REQUIRED ACTION: Word for word, restate all the records; images are not part of the copy.

++++++++++++++++++++

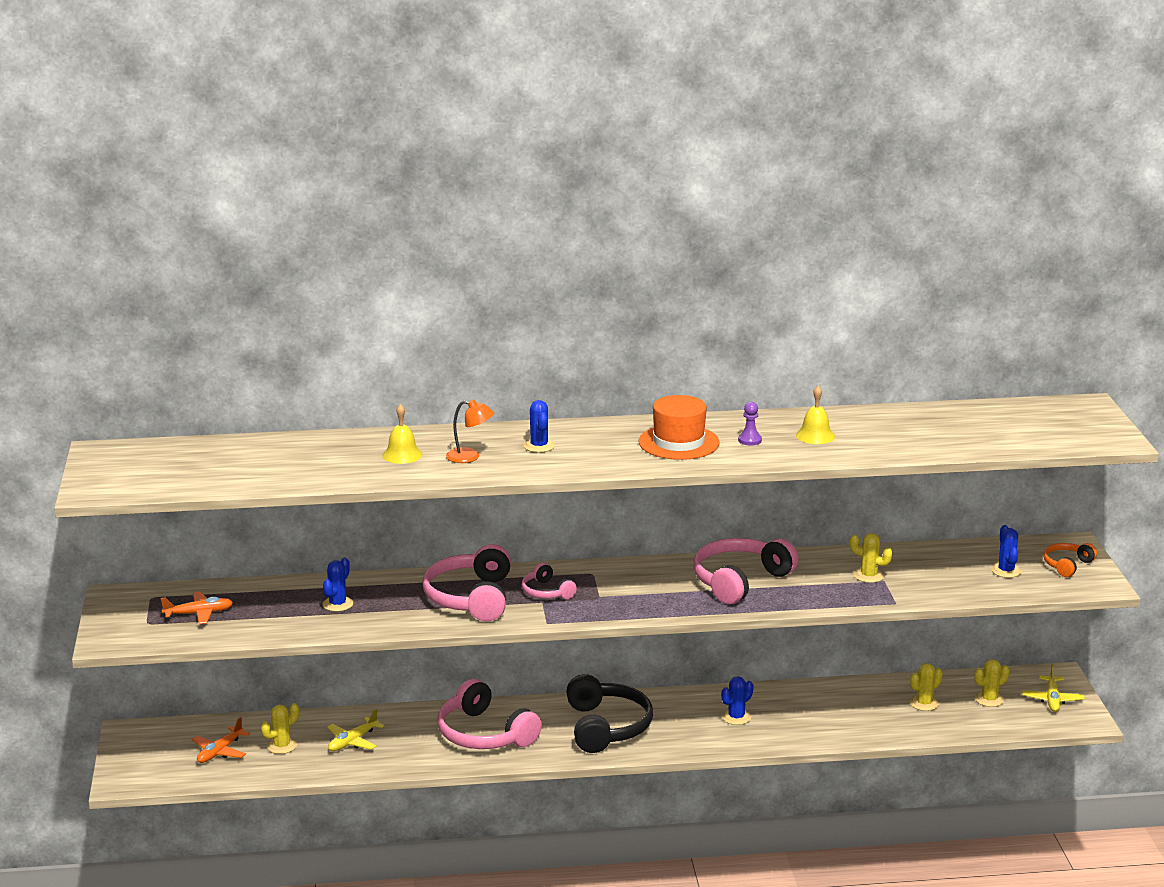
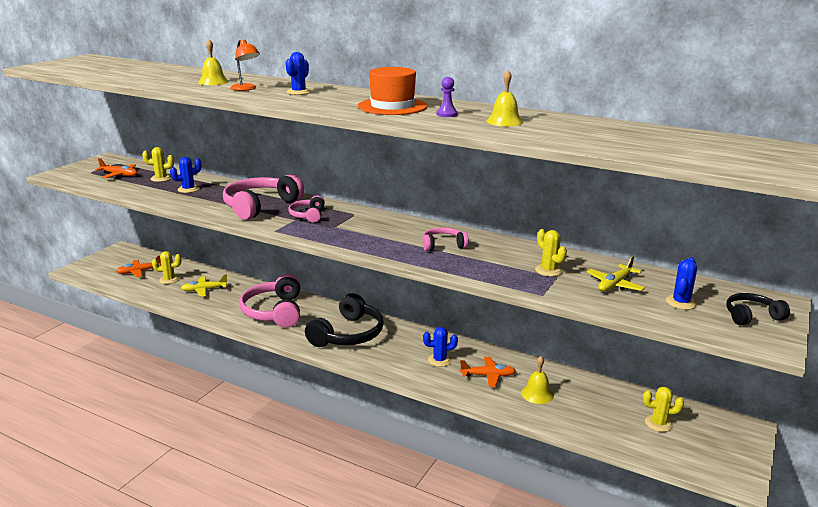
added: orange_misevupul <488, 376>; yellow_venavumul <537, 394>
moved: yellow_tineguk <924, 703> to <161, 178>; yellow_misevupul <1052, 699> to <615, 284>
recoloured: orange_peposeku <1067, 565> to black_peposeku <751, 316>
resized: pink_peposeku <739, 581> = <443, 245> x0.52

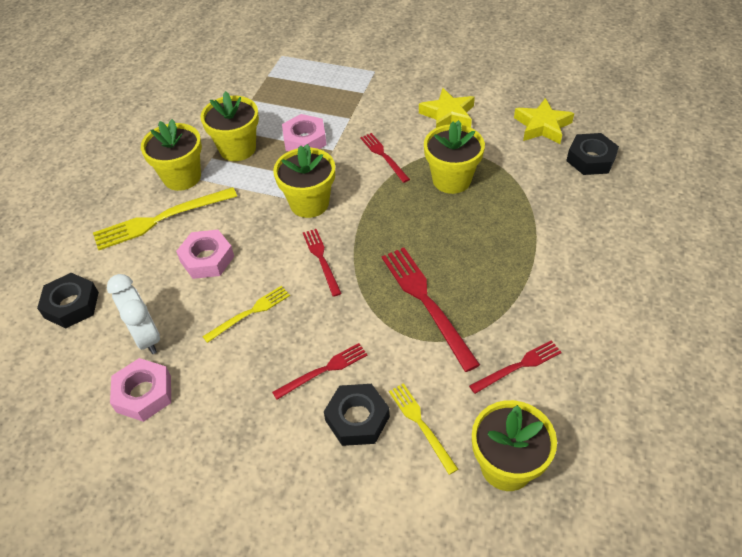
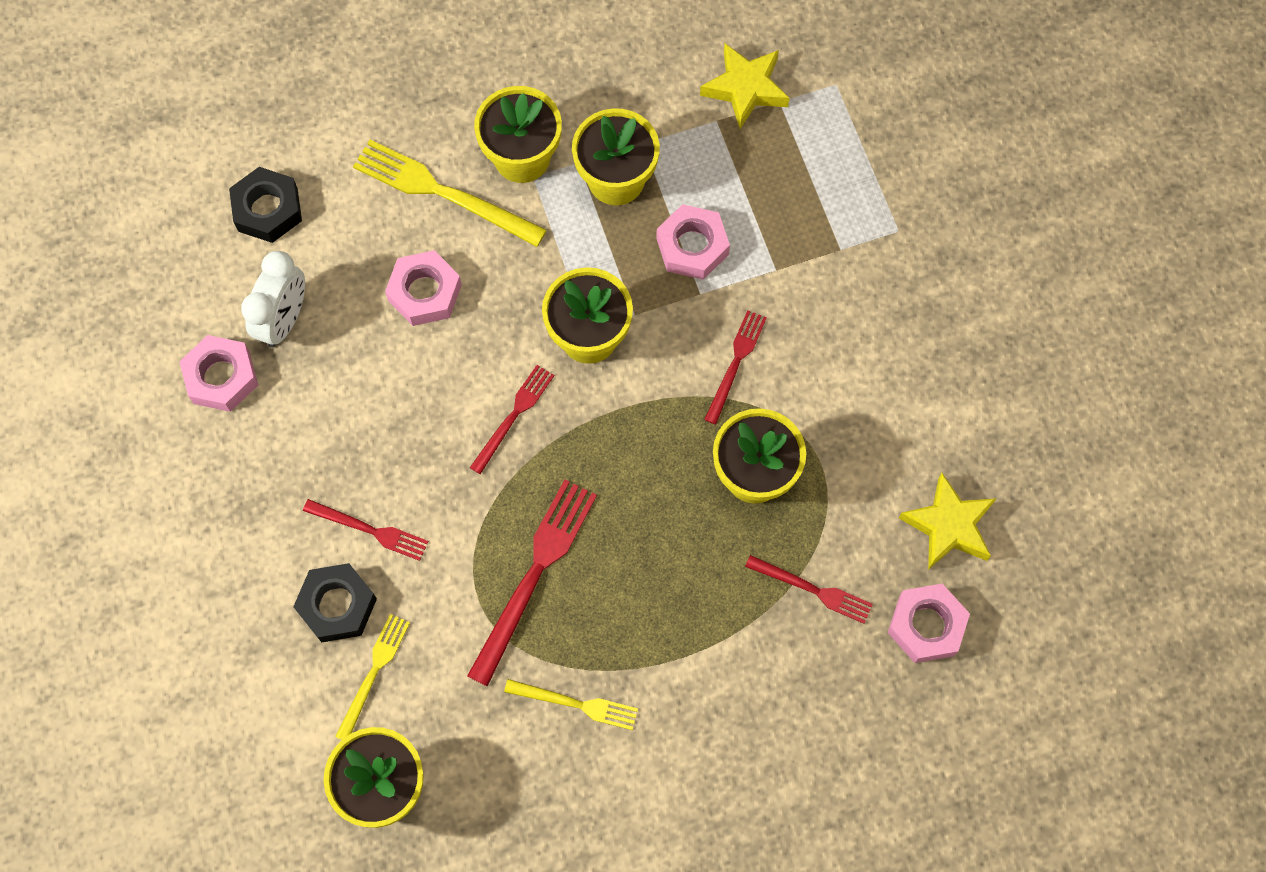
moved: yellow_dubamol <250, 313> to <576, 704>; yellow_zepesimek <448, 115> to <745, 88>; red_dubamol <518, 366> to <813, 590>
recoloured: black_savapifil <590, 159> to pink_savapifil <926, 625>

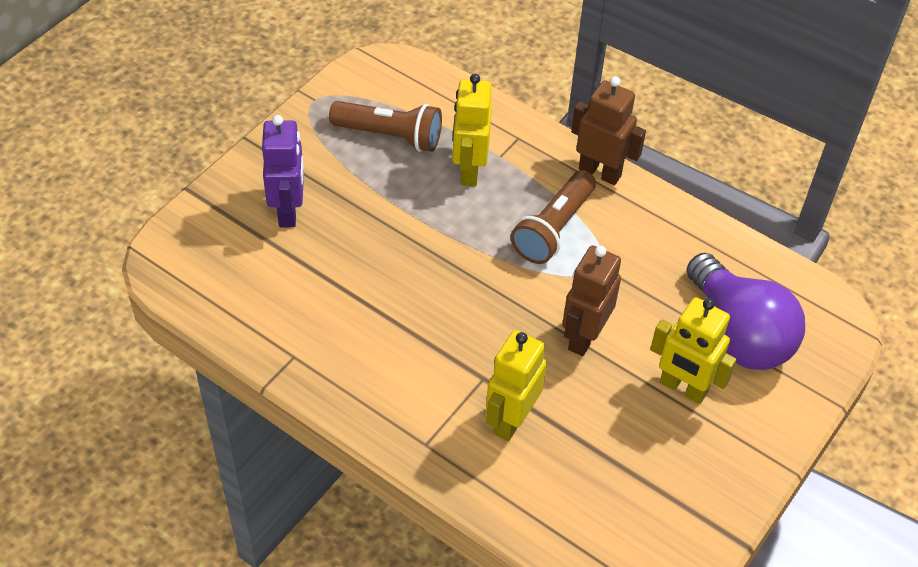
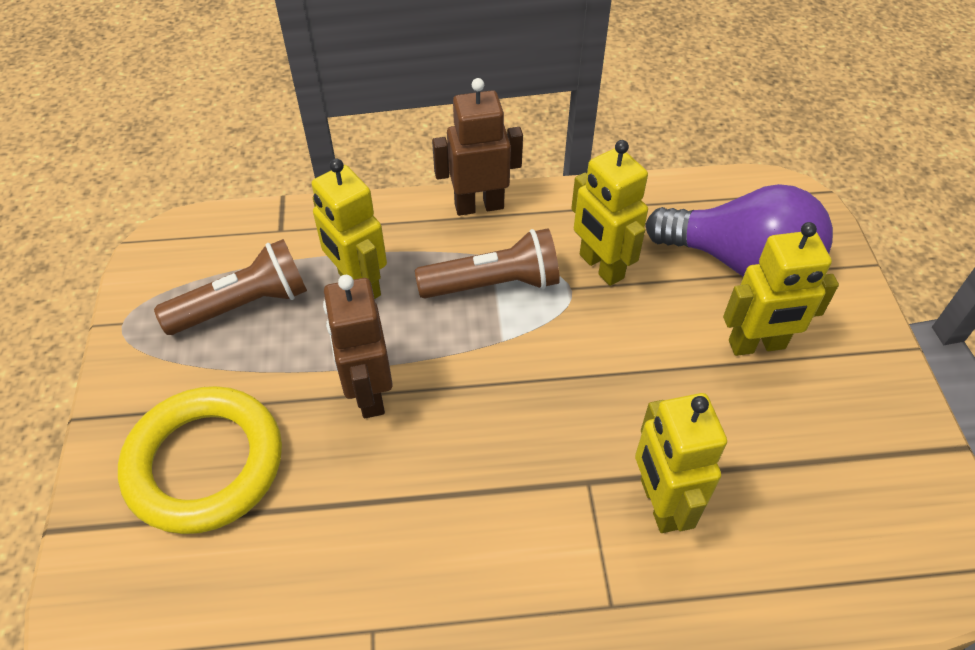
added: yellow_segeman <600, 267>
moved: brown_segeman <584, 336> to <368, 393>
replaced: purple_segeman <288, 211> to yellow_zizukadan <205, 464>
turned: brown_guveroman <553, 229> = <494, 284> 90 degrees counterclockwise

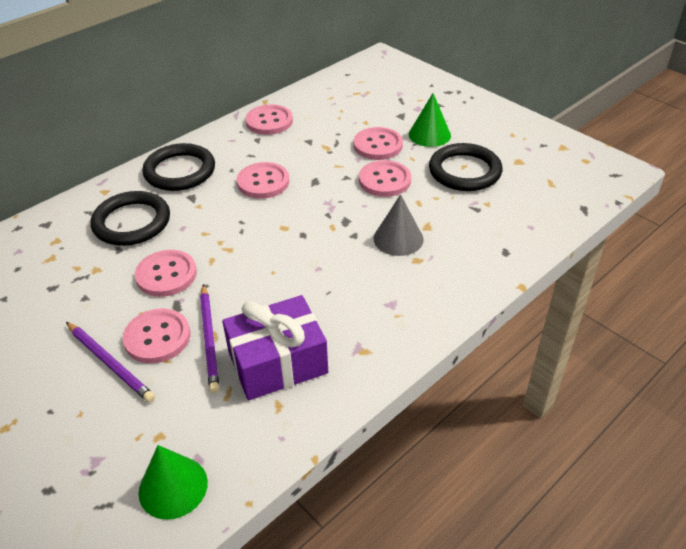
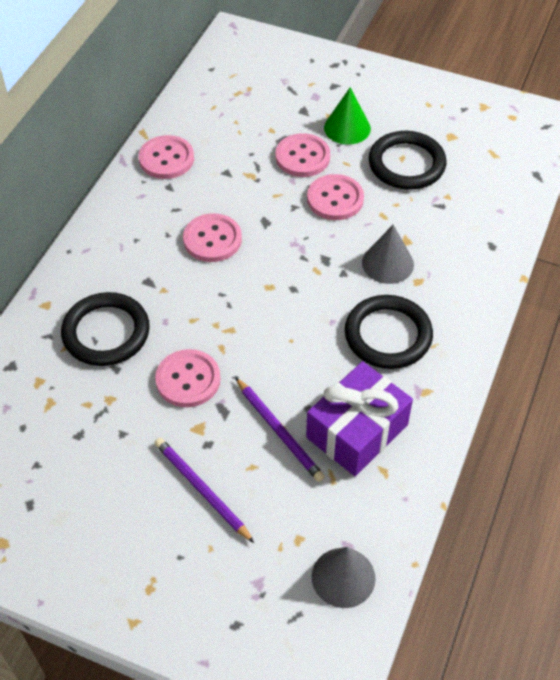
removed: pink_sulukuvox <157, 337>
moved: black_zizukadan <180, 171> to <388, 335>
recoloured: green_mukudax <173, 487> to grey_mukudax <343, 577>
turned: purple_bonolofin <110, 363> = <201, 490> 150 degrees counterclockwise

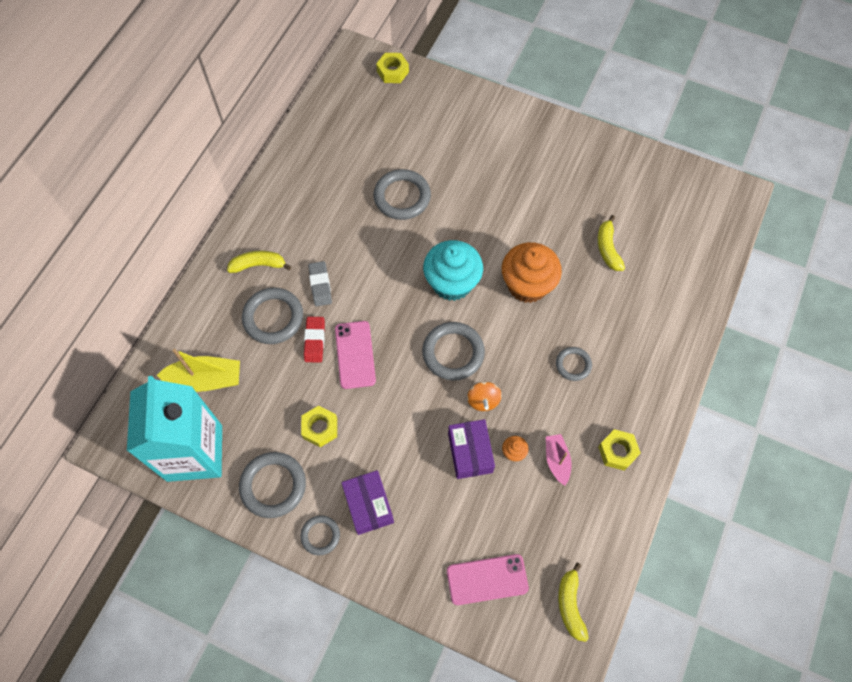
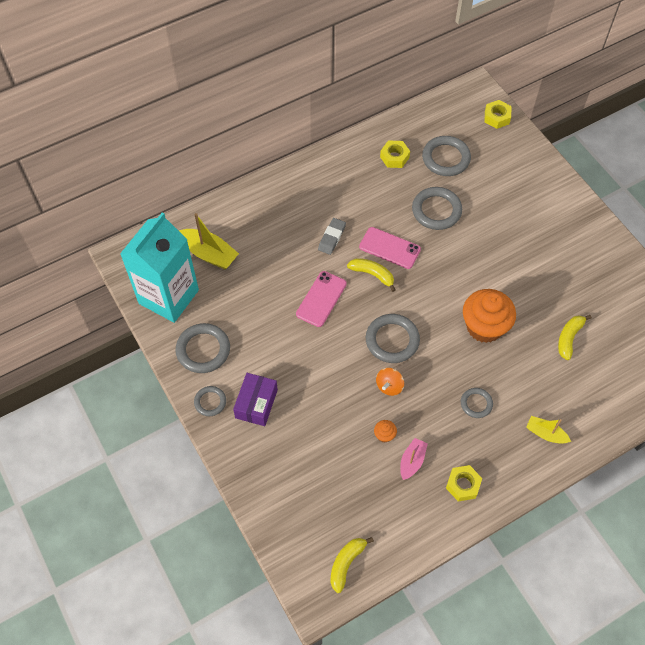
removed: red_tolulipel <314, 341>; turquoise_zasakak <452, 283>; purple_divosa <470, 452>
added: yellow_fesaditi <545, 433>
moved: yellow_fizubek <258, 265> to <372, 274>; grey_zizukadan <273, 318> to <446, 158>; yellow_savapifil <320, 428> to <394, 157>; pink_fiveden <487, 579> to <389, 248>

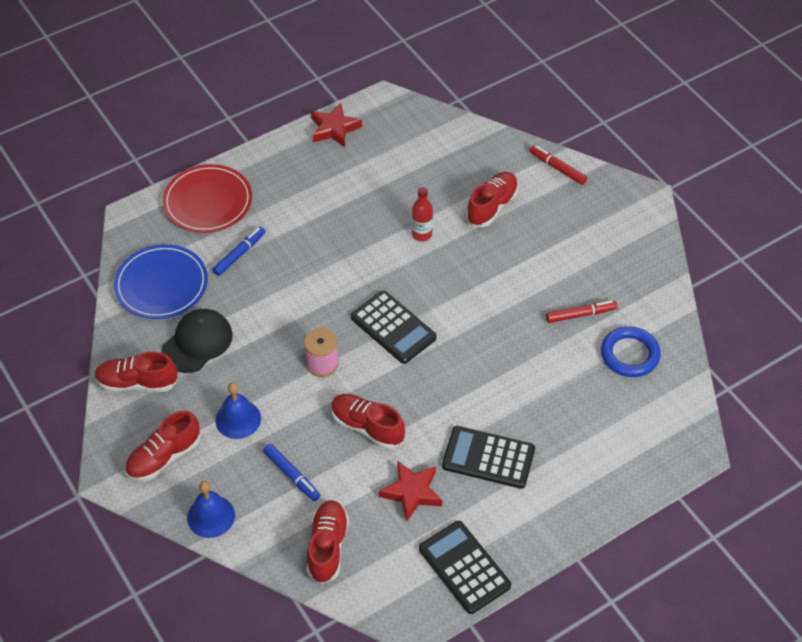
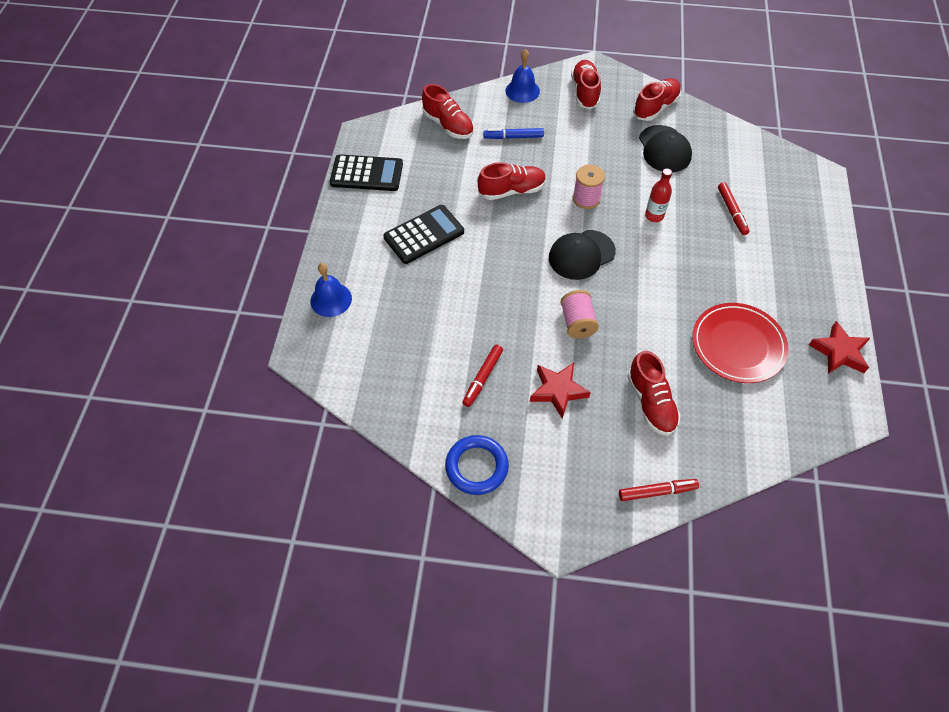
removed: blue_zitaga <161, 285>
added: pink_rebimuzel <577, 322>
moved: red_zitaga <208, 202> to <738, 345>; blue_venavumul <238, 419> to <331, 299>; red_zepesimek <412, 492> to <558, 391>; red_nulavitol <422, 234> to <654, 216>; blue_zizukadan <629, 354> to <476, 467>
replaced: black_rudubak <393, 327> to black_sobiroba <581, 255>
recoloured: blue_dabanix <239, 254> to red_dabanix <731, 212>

++++++++++++++++++++

ANSWER TO THIS PROBLEM:
added: orange_misevupul <488, 376>; yellow_venavumul <537, 394>
moved: yellow_tineguk <924, 703> to <161, 178>; yellow_misevupul <1052, 699> to <615, 284>
recoloured: orange_peposeku <1067, 565> to black_peposeku <751, 316>
resized: pink_peposeku <739, 581> = <443, 245> x0.52

moved: yellow_dubamol <250, 313> to <576, 704>; yellow_zepesimek <448, 115> to <745, 88>; red_dubamol <518, 366> to <813, 590>
recoloured: black_savapifil <590, 159> to pink_savapifil <926, 625>

added: yellow_segeman <600, 267>
moved: brown_segeman <584, 336> to <368, 393>
replaced: purple_segeman <288, 211> to yellow_zizukadan <205, 464>
turned: brown_guveroman <553, 229> = <494, 284> 90 degrees counterclockwise

removed: pink_sulukuvox <157, 337>
moved: black_zizukadan <180, 171> to <388, 335>
recoloured: green_mukudax <173, 487> to grey_mukudax <343, 577>
turned: purple_bonolofin <110, 363> = <201, 490> 150 degrees counterclockwise

removed: red_tolulipel <314, 341>; turquoise_zasakak <452, 283>; purple_divosa <470, 452>
added: yellow_fesaditi <545, 433>
moved: yellow_fizubek <258, 265> to <372, 274>; grey_zizukadan <273, 318> to <446, 158>; yellow_savapifil <320, 428> to <394, 157>; pink_fiveden <487, 579> to <389, 248>

removed: blue_zitaga <161, 285>
added: pink_rebimuzel <577, 322>
moved: red_zitaga <208, 202> to <738, 345>; blue_venavumul <238, 419> to <331, 299>; red_zepesimek <412, 492> to <558, 391>; red_nulavitol <422, 234> to <654, 216>; blue_zizukadan <629, 354> to <476, 467>
replaced: black_rudubak <393, 327> to black_sobiroba <581, 255>
recoloured: blue_dabanix <239, 254> to red_dabanix <731, 212>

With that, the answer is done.